Restate, in full and unchanged, the entries that follow, but not their pictures.

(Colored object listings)

○ ○ ○ ○

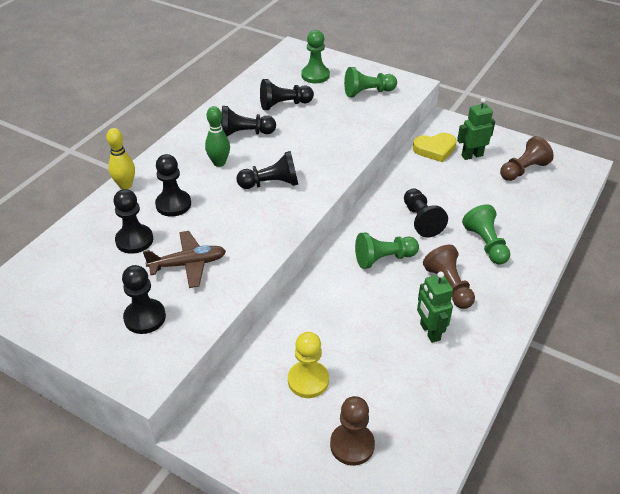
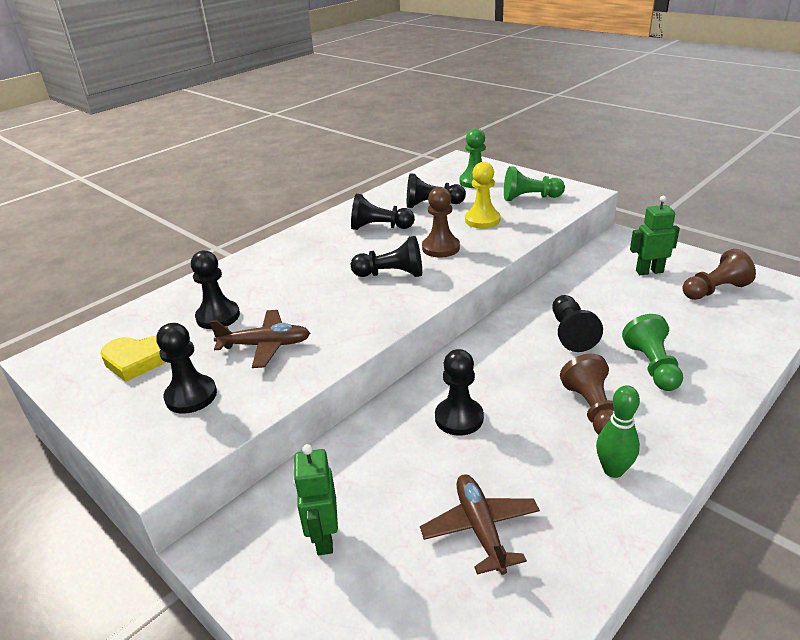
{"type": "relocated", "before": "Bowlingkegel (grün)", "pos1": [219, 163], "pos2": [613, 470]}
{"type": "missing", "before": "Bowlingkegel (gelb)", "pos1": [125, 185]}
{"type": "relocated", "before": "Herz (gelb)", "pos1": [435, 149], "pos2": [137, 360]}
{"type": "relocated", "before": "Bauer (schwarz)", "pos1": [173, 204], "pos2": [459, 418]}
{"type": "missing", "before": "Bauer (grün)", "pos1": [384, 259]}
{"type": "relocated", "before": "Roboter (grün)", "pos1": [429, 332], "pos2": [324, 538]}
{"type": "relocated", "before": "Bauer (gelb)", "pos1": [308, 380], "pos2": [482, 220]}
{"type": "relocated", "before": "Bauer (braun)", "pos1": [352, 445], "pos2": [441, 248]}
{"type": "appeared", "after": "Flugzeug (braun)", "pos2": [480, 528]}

○ ○ ○ ○

Answer for the task ::
{"type": "relocated", "before": "Bowlingkegel (grün)", "pos1": [219, 163], "pos2": [613, 470]}
{"type": "missing", "before": "Bowlingkegel (gelb)", "pos1": [125, 185]}
{"type": "relocated", "before": "Herz (gelb)", "pos1": [435, 149], "pos2": [137, 360]}
{"type": "relocated", "before": "Bauer (schwarz)", "pos1": [173, 204], "pos2": [459, 418]}
{"type": "missing", "before": "Bauer (grün)", "pos1": [384, 259]}
{"type": "relocated", "before": "Roboter (grün)", "pos1": [429, 332], "pos2": [324, 538]}
{"type": "relocated", "before": "Bauer (gelb)", "pos1": [308, 380], "pos2": [482, 220]}
{"type": "relocated", "before": "Bauer (braun)", "pos1": [352, 445], "pos2": [441, 248]}
{"type": "appeared", "after": "Flugzeug (braun)", "pos2": [480, 528]}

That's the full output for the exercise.